*BRIEF:* What lines of the material below hold the string "NAND"? Copy them out.

[SOURCE DATA]

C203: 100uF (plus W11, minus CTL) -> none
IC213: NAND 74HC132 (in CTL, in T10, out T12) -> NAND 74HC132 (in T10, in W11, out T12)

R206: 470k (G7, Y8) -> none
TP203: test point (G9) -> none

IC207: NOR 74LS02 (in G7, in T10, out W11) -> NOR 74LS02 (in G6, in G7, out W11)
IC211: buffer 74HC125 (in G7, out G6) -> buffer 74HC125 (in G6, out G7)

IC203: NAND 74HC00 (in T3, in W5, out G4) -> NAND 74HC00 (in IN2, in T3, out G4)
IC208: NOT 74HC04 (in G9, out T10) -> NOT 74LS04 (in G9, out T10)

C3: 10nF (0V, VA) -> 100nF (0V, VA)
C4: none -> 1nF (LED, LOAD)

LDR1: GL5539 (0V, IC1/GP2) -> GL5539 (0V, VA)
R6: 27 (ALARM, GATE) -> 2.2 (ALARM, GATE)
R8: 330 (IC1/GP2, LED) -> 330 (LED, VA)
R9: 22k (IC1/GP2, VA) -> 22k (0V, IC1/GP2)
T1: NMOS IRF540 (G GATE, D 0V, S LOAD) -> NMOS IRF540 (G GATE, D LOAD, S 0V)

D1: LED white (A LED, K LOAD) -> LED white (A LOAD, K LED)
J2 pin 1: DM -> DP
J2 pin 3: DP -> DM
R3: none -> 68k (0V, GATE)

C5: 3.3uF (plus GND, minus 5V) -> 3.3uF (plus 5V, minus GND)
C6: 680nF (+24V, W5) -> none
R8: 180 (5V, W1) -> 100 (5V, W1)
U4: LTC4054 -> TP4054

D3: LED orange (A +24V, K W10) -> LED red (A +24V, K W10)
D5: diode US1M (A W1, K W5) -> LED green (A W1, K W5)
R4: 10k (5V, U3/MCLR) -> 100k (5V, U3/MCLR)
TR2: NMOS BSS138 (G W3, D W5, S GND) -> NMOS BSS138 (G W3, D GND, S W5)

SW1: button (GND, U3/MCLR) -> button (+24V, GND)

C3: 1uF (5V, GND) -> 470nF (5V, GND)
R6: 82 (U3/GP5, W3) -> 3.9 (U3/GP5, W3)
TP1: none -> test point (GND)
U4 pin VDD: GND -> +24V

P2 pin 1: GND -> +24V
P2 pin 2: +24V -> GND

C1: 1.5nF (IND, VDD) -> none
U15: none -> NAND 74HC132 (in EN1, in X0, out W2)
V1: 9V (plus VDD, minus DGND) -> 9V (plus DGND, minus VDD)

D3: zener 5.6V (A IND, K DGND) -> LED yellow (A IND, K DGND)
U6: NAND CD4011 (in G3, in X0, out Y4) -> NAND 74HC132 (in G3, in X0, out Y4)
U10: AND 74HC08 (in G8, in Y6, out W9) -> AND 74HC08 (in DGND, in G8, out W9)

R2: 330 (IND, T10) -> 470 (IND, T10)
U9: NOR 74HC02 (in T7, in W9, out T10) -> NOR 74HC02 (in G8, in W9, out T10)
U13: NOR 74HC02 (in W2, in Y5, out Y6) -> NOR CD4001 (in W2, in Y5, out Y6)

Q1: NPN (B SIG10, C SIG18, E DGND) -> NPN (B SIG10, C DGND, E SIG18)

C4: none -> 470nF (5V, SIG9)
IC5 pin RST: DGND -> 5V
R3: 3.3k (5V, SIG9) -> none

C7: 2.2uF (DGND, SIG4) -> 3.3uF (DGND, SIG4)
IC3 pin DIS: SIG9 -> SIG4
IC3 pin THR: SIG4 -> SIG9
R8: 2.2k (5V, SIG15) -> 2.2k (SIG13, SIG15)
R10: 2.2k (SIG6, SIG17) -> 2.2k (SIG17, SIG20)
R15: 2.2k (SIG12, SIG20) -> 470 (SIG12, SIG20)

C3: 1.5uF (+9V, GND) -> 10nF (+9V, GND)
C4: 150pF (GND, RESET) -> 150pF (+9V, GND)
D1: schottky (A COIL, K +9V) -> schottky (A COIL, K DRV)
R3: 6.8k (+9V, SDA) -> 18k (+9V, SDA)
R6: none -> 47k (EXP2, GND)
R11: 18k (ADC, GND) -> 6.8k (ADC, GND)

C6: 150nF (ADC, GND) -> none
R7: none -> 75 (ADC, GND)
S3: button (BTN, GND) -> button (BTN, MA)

[/SOURCE DATA]

*YOUR RESPONSE:*
IC213: NAND 74HC132 (in CTL, in T10, out T12) -> NAND 74HC132 (in T10, in W11, out T12)
IC203: NAND 74HC00 (in T3, in W5, out G4) -> NAND 74HC00 (in IN2, in T3, out G4)
U15: none -> NAND 74HC132 (in EN1, in X0, out W2)
U6: NAND CD4011 (in G3, in X0, out Y4) -> NAND 74HC132 (in G3, in X0, out Y4)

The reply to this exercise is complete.